*** Provided entries Section Begins ***

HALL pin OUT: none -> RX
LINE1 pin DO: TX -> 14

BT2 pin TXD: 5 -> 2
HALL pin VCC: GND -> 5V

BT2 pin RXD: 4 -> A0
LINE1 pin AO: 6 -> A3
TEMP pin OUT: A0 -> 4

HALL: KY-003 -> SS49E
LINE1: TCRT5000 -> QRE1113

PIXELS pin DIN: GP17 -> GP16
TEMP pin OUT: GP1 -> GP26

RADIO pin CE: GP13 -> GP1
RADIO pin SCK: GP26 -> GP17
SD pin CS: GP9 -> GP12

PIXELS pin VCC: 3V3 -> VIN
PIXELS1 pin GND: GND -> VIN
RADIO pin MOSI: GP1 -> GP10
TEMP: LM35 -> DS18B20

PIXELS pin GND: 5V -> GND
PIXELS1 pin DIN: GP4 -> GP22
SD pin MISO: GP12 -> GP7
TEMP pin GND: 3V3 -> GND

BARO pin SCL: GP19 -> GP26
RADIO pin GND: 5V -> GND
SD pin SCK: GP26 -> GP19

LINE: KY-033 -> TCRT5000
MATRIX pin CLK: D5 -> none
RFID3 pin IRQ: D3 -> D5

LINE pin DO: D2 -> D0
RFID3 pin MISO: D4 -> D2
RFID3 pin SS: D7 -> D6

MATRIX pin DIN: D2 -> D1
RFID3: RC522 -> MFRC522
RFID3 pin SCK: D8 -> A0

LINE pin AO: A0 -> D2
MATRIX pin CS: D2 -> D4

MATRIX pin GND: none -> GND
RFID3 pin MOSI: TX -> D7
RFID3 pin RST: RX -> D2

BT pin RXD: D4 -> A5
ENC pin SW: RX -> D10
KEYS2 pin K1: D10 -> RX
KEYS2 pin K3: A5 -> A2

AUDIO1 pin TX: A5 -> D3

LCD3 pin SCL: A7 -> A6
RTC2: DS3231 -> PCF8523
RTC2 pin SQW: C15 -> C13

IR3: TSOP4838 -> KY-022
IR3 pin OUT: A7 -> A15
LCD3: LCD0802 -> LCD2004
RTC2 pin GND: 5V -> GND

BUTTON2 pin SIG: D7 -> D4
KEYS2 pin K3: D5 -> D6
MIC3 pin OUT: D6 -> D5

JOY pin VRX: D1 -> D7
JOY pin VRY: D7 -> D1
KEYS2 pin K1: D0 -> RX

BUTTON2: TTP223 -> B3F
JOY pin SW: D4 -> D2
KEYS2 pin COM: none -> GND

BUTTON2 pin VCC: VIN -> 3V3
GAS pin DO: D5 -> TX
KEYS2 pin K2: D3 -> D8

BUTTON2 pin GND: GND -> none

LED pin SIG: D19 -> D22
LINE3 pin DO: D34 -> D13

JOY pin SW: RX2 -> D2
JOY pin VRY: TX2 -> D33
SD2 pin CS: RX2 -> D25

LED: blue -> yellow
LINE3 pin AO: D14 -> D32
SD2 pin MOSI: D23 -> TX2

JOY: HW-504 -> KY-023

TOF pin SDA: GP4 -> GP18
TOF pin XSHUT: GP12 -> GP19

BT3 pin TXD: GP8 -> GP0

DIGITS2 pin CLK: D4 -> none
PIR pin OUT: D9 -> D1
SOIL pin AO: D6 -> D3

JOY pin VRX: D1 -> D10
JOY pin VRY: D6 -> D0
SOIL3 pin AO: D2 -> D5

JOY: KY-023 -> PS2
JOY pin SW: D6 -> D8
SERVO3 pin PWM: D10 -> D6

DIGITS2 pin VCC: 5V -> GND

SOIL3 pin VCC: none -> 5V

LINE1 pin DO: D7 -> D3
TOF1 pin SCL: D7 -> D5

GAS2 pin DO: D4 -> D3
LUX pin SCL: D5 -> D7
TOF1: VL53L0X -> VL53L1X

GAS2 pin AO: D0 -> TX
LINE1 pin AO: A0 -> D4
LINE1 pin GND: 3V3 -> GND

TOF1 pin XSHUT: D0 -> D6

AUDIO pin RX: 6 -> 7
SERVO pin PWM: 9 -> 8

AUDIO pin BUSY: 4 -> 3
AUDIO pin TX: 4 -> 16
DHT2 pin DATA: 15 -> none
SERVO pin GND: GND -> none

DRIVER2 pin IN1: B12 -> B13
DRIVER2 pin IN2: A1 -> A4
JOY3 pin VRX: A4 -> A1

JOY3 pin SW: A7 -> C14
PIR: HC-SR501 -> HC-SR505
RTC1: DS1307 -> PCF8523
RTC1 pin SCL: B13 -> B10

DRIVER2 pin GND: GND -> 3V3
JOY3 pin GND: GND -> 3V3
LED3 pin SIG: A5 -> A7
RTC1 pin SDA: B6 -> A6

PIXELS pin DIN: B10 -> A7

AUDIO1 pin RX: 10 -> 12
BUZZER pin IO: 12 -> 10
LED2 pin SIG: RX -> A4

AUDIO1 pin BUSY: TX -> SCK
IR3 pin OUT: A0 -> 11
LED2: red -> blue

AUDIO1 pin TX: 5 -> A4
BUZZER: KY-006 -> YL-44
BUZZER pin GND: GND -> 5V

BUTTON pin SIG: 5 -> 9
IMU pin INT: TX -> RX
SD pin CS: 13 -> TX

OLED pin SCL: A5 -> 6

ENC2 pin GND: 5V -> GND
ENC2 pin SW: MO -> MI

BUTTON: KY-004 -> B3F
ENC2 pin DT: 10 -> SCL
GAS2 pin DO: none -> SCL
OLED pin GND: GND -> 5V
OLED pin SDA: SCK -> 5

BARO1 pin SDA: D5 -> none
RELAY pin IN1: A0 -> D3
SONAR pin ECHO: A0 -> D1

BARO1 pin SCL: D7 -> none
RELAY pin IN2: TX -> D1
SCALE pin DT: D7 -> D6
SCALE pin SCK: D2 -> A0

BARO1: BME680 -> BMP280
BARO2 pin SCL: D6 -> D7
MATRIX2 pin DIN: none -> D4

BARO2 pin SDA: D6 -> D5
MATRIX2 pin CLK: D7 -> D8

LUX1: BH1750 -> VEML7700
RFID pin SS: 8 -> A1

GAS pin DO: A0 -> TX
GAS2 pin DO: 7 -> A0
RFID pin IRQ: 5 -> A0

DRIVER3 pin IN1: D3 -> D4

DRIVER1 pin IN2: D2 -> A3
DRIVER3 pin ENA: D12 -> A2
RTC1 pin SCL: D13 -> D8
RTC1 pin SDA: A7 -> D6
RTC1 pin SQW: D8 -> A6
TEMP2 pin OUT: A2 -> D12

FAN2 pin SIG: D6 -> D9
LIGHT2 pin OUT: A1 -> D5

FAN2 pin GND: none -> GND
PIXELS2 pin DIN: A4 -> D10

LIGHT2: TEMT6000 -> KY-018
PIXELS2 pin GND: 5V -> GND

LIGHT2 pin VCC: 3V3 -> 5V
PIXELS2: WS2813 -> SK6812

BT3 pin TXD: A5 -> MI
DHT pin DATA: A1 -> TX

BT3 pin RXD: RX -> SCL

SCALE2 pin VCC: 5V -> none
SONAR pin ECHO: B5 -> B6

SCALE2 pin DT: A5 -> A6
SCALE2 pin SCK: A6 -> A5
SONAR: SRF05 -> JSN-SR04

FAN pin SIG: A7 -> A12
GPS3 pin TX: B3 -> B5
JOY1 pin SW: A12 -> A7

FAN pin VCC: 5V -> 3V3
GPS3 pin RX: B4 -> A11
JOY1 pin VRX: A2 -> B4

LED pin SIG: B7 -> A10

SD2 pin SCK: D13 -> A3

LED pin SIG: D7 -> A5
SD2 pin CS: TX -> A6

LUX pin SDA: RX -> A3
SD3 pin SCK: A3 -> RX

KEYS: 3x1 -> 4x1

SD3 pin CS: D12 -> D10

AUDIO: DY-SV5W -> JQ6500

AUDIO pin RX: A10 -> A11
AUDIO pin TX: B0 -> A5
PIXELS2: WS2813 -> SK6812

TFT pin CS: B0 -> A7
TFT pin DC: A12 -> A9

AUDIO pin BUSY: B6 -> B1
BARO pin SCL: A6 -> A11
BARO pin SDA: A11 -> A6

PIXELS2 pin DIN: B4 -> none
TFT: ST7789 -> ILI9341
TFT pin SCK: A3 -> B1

*** Provided entries Section Ends ***

What you should do — Take the lines above from the one containing "BT3 pin TXD: GP8 -> GP0" down to the one containing "SONAR pin ECHO: B5 -> B6", and transcribe them exactly, both ends included.

Exercise result —
BT3 pin TXD: GP8 -> GP0

DIGITS2 pin CLK: D4 -> none
PIR pin OUT: D9 -> D1
SOIL pin AO: D6 -> D3

JOY pin VRX: D1 -> D10
JOY pin VRY: D6 -> D0
SOIL3 pin AO: D2 -> D5

JOY: KY-023 -> PS2
JOY pin SW: D6 -> D8
SERVO3 pin PWM: D10 -> D6

DIGITS2 pin VCC: 5V -> GND

SOIL3 pin VCC: none -> 5V

LINE1 pin DO: D7 -> D3
TOF1 pin SCL: D7 -> D5

GAS2 pin DO: D4 -> D3
LUX pin SCL: D5 -> D7
TOF1: VL53L0X -> VL53L1X

GAS2 pin AO: D0 -> TX
LINE1 pin AO: A0 -> D4
LINE1 pin GND: 3V3 -> GND

TOF1 pin XSHUT: D0 -> D6

AUDIO pin RX: 6 -> 7
SERVO pin PWM: 9 -> 8

AUDIO pin BUSY: 4 -> 3
AUDIO pin TX: 4 -> 16
DHT2 pin DATA: 15 -> none
SERVO pin GND: GND -> none

DRIVER2 pin IN1: B12 -> B13
DRIVER2 pin IN2: A1 -> A4
JOY3 pin VRX: A4 -> A1

JOY3 pin SW: A7 -> C14
PIR: HC-SR501 -> HC-SR505
RTC1: DS1307 -> PCF8523
RTC1 pin SCL: B13 -> B10

DRIVER2 pin GND: GND -> 3V3
JOY3 pin GND: GND -> 3V3
LED3 pin SIG: A5 -> A7
RTC1 pin SDA: B6 -> A6

PIXELS pin DIN: B10 -> A7

AUDIO1 pin RX: 10 -> 12
BUZZER pin IO: 12 -> 10
LED2 pin SIG: RX -> A4

AUDIO1 pin BUSY: TX -> SCK
IR3 pin OUT: A0 -> 11
LED2: red -> blue

AUDIO1 pin TX: 5 -> A4
BUZZER: KY-006 -> YL-44
BUZZER pin GND: GND -> 5V

BUTTON pin SIG: 5 -> 9
IMU pin INT: TX -> RX
SD pin CS: 13 -> TX

OLED pin SCL: A5 -> 6

ENC2 pin GND: 5V -> GND
ENC2 pin SW: MO -> MI

BUTTON: KY-004 -> B3F
ENC2 pin DT: 10 -> SCL
GAS2 pin DO: none -> SCL
OLED pin GND: GND -> 5V
OLED pin SDA: SCK -> 5

BARO1 pin SDA: D5 -> none
RELAY pin IN1: A0 -> D3
SONAR pin ECHO: A0 -> D1

BARO1 pin SCL: D7 -> none
RELAY pin IN2: TX -> D1
SCALE pin DT: D7 -> D6
SCALE pin SCK: D2 -> A0

BARO1: BME680 -> BMP280
BARO2 pin SCL: D6 -> D7
MATRIX2 pin DIN: none -> D4

BARO2 pin SDA: D6 -> D5
MATRIX2 pin CLK: D7 -> D8

LUX1: BH1750 -> VEML7700
RFID pin SS: 8 -> A1

GAS pin DO: A0 -> TX
GAS2 pin DO: 7 -> A0
RFID pin IRQ: 5 -> A0

DRIVER3 pin IN1: D3 -> D4

DRIVER1 pin IN2: D2 -> A3
DRIVER3 pin ENA: D12 -> A2
RTC1 pin SCL: D13 -> D8
RTC1 pin SDA: A7 -> D6
RTC1 pin SQW: D8 -> A6
TEMP2 pin OUT: A2 -> D12

FAN2 pin SIG: D6 -> D9
LIGHT2 pin OUT: A1 -> D5

FAN2 pin GND: none -> GND
PIXELS2 pin DIN: A4 -> D10

LIGHT2: TEMT6000 -> KY-018
PIXELS2 pin GND: 5V -> GND

LIGHT2 pin VCC: 3V3 -> 5V
PIXELS2: WS2813 -> SK6812

BT3 pin TXD: A5 -> MI
DHT pin DATA: A1 -> TX

BT3 pin RXD: RX -> SCL

SCALE2 pin VCC: 5V -> none
SONAR pin ECHO: B5 -> B6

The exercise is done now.